%%
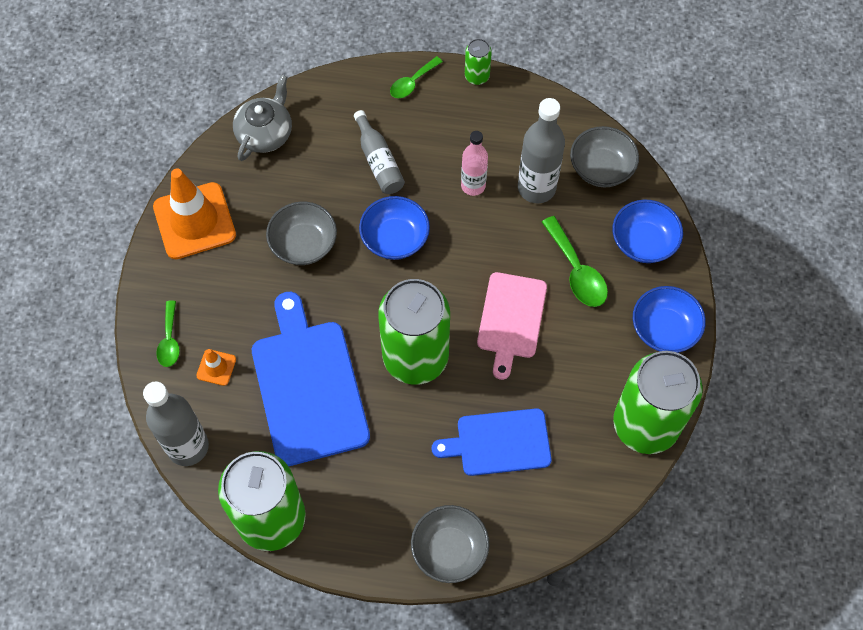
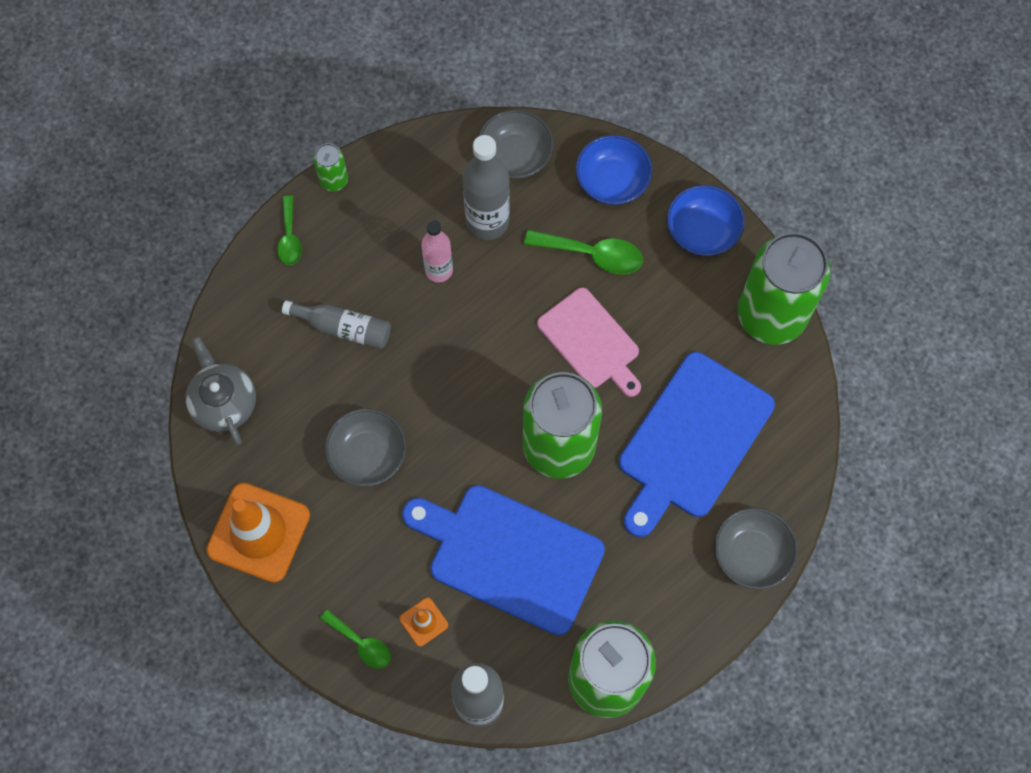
camera: 50 degrees left, 5 degrees up
blue bowl [359,196,430,260] -> none
blue cutting board [432,408,552,476] -> blue cutting board [619,352,775,537], size x1.57

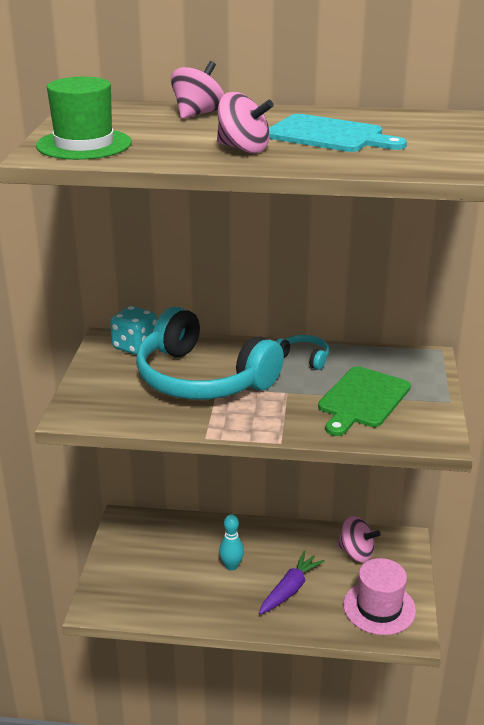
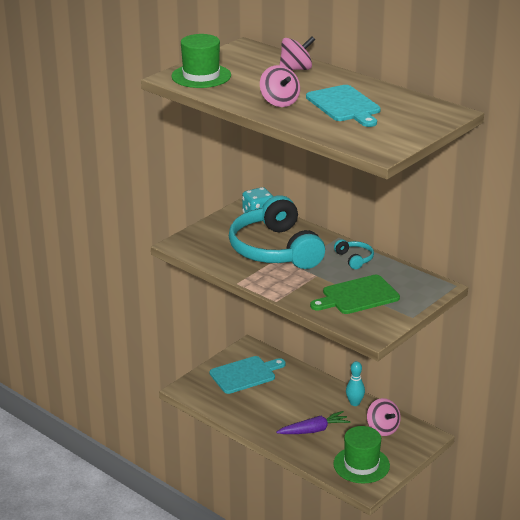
camera: 35 degrees right, 0 degrees up
turquoise bowling pin [219,514,244,571] -> turquoise bowling pin moved to [346,361,365,406]
pink hat [343,558,416,635] -> green hat [333,426,390,483]
none -> turquoise cutting board [210,356,286,394]

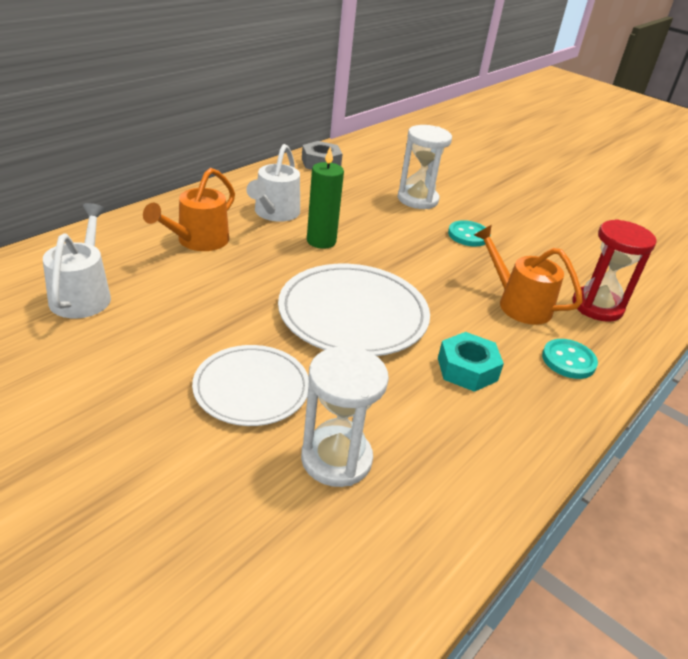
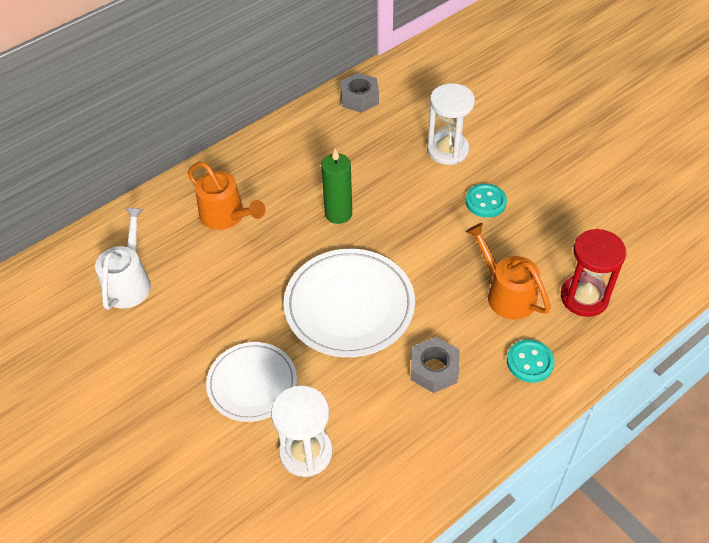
camera: 15 degrees right, 15 degrees up
orange watering can [143,168,235,251] -> orange watering can turned 90 degrees counterclockwise [188,162,265,230]
white watering can [247,144,300,222] -> none
turquoise nut [438,332,504,392] -> grey nut [410,337,459,393]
%%
● **Description of the task**
Restate the data above verbatim, skipping every image.

● **Response to this exercise**
camera: 50 degrees left, 5 degrees up
blue bowl [359,196,430,260] -> none
blue cutting board [432,408,552,476] -> blue cutting board [619,352,775,537], size x1.57

camera: 35 degrees right, 0 degrees up
turquoise bowling pin [219,514,244,571] -> turquoise bowling pin moved to [346,361,365,406]
pink hat [343,558,416,635] -> green hat [333,426,390,483]
none -> turquoise cutting board [210,356,286,394]

camera: 15 degrees right, 15 degrees up
orange watering can [143,168,235,251] -> orange watering can turned 90 degrees counterclockwise [188,162,265,230]
white watering can [247,144,300,222] -> none
turquoise nut [438,332,504,392] -> grey nut [410,337,459,393]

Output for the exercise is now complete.